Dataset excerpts
####

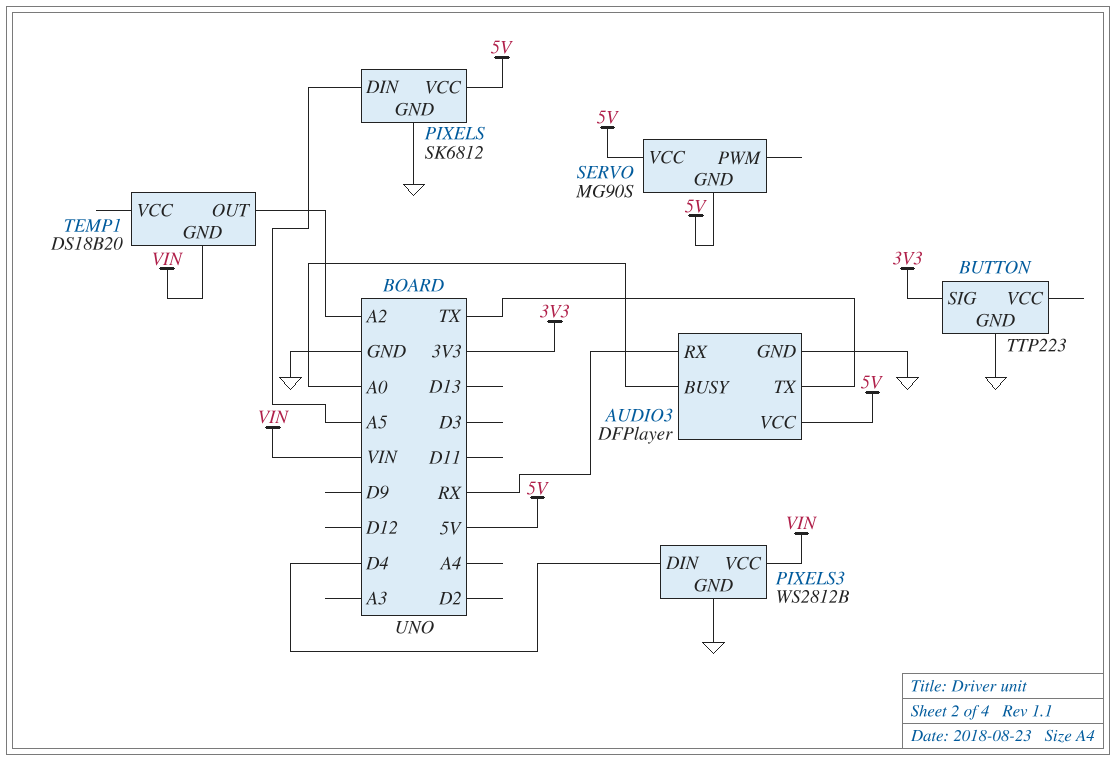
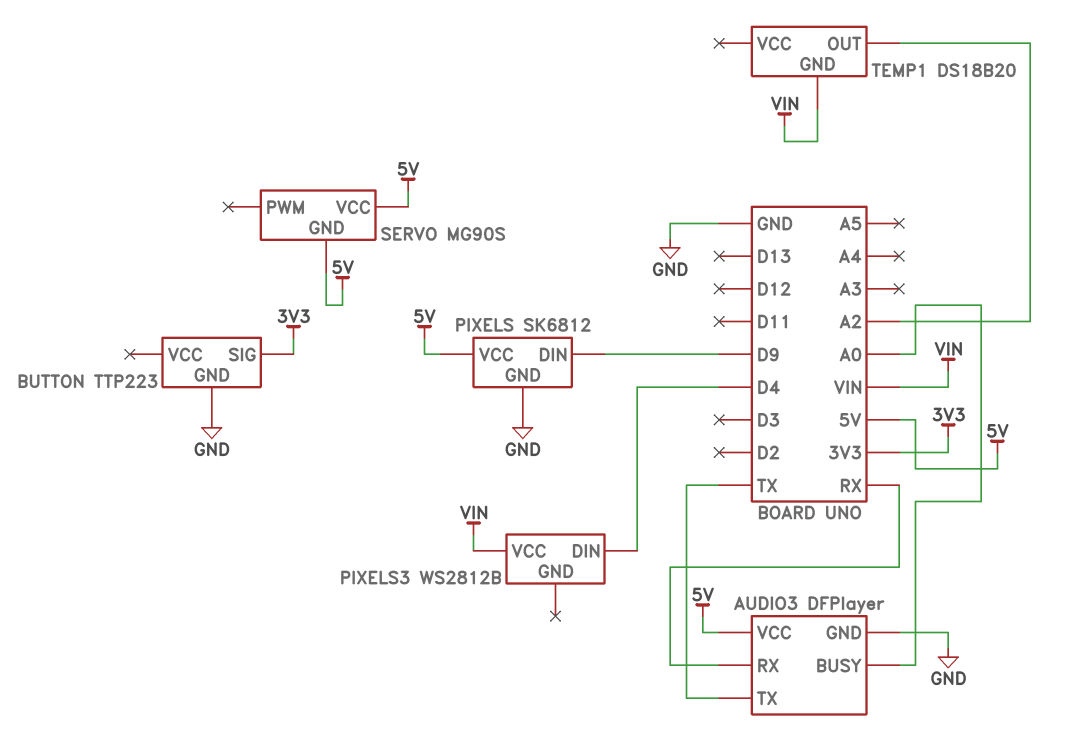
PIXELS pin DIN: A5 -> D9
PIXELS3 pin GND: GND -> none

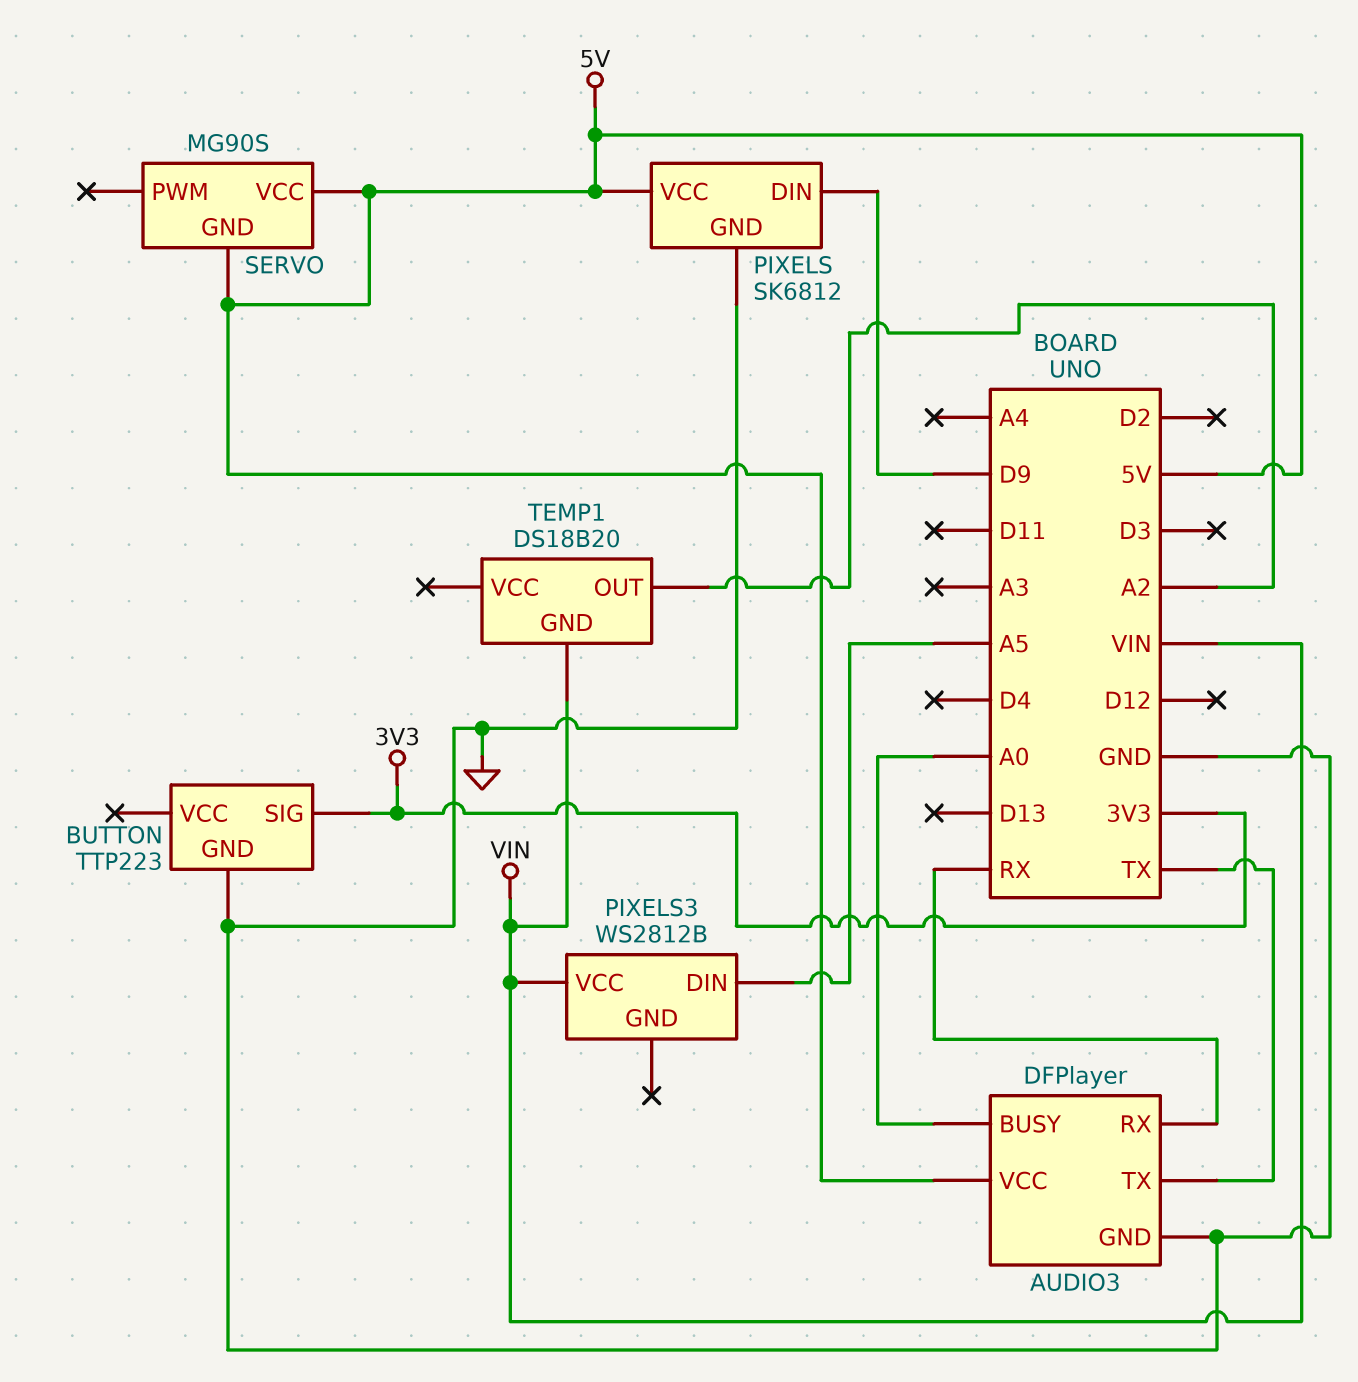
PIXELS3 pin DIN: D4 -> A5

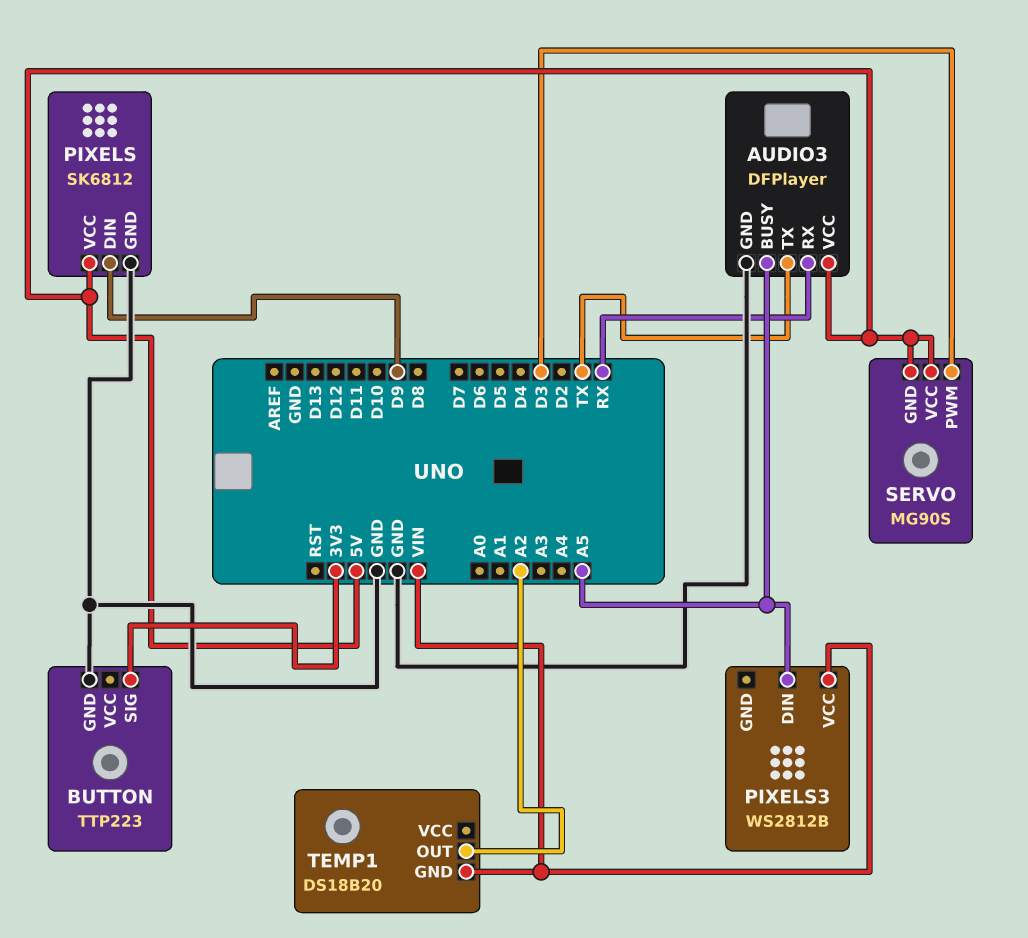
AUDIO3 pin BUSY: A0 -> A5
SERVO pin PWM: none -> D3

####

_TASK BRIEF:_
Show every line from the entries above in which "none" appears.

_THE COMPLETED TASK:_
PIXELS3 pin GND: GND -> none
SERVO pin PWM: none -> D3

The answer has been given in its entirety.